Data extracted from a collection
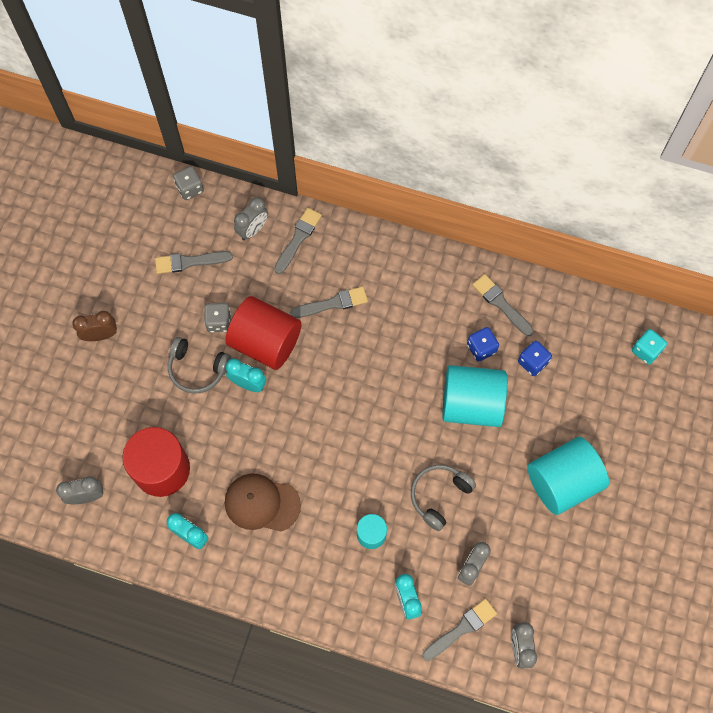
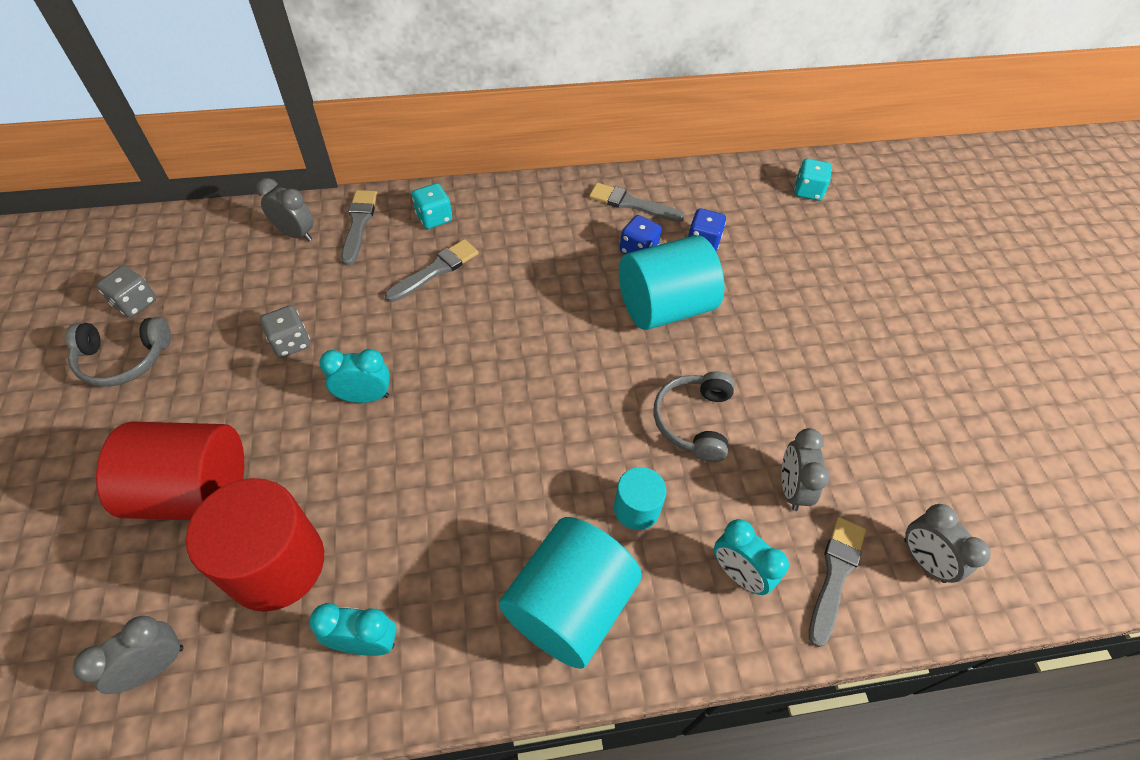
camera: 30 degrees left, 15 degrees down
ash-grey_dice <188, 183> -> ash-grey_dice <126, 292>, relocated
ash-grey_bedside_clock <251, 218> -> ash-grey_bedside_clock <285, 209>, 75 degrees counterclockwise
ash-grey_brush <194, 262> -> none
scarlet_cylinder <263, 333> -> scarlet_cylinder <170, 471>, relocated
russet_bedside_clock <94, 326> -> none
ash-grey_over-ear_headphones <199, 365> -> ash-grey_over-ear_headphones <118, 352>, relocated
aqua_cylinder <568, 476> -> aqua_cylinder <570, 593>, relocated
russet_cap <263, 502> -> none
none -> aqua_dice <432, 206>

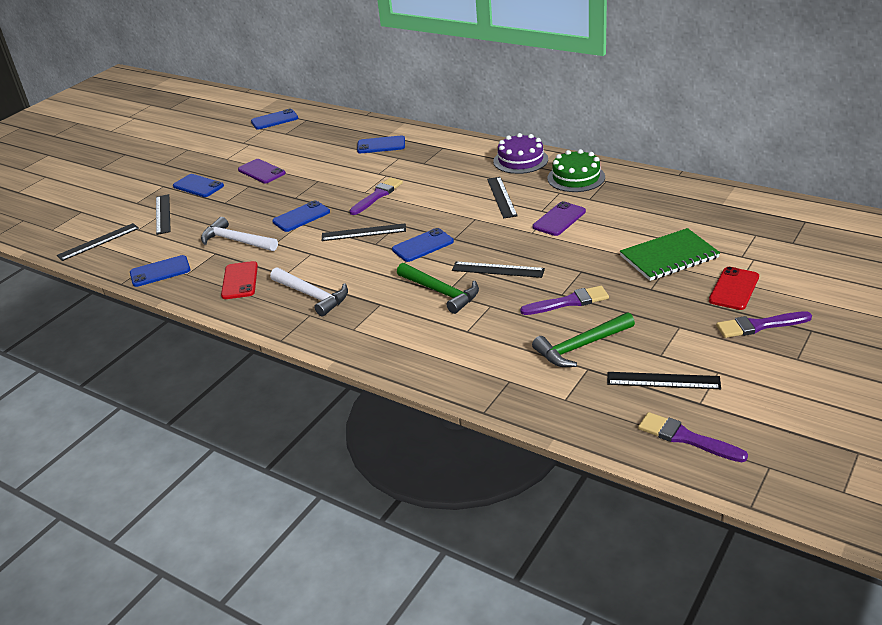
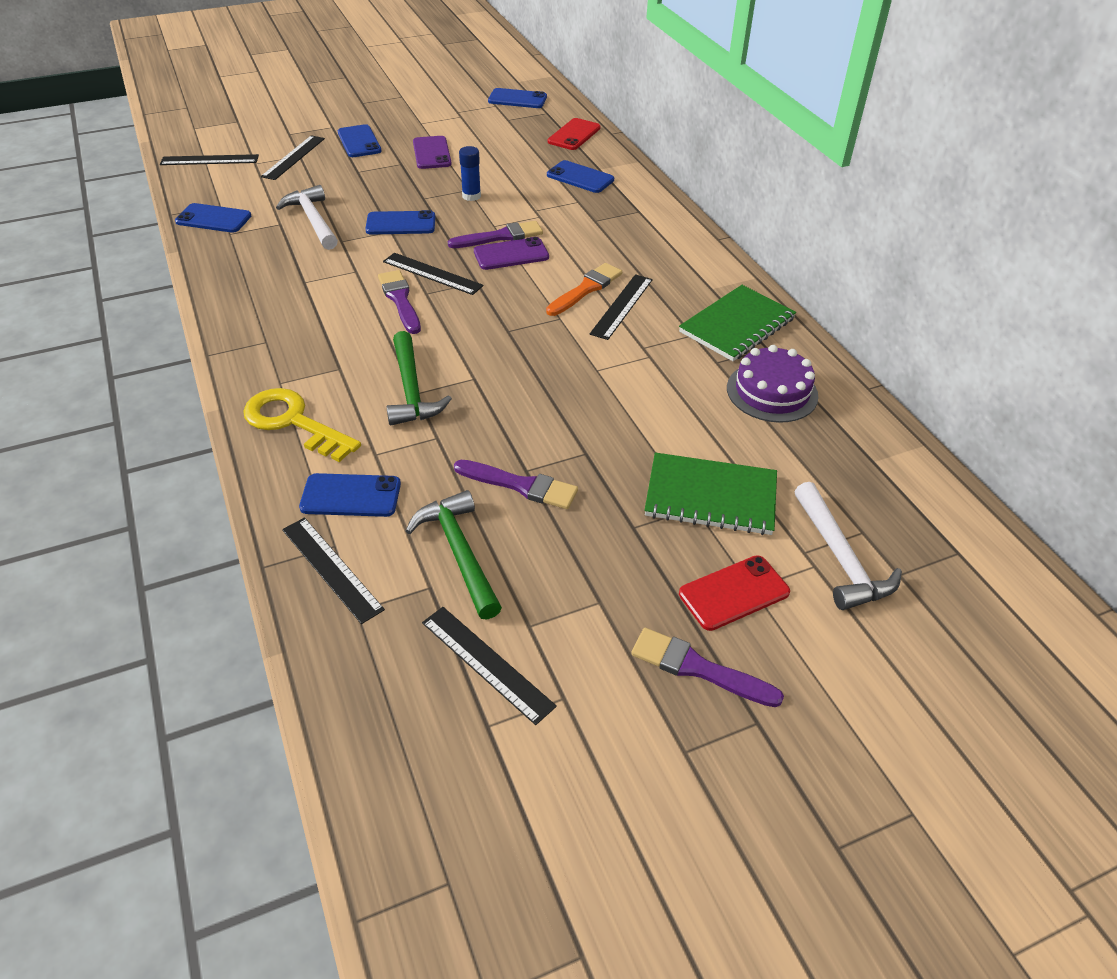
camera: 30 degrees right, 10 degrees up
purple_gateau <520, 153> -> purple_gateau <773, 384>, relocated
leaf-green_gateau <576, 170> -> leaf-green_notebook <737, 323>
purple_smartphone <559, 218> -> purple_smartphone <511, 253>, relocated
cobalt_smartphone <423, 245> -> cobalt_smartphone <350, 495>, relocated
scarlet_smartphone <239, 280> -> scarlet_smartphone <574, 134>, relocated
ebony_ruler <498, 270> -> ebony_ruler <333, 571>, relocated
snow-white_carpenter's_hammer <309, 292> -> snow-white_carpenter's_hammer <848, 546>, relocated
leaf-green_carpenter's_hammer <583, 339> -> leaf-green_carpenter's_hammer <454, 555>, 60 degrees clockwise
purple_brush <693, 437> -> purple_brush <399, 302>, relocated
none -> cobalt_glue <470, 173>
none -> orange_brush <584, 289>
none -> golden_latchkey <302, 425>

**Your instructions:** Every line above from the line with "ash-grey_dice <188, 183>" to the line with "russet_cap <263, 502> -> none", both included, must be reproduced exactly, and no other line may appear.

**Final answer:**
ash-grey_dice <188, 183> -> ash-grey_dice <126, 292>, relocated
ash-grey_bedside_clock <251, 218> -> ash-grey_bedside_clock <285, 209>, 75 degrees counterclockwise
ash-grey_brush <194, 262> -> none
scarlet_cylinder <263, 333> -> scarlet_cylinder <170, 471>, relocated
russet_bedside_clock <94, 326> -> none
ash-grey_over-ear_headphones <199, 365> -> ash-grey_over-ear_headphones <118, 352>, relocated
aqua_cylinder <568, 476> -> aqua_cylinder <570, 593>, relocated
russet_cap <263, 502> -> none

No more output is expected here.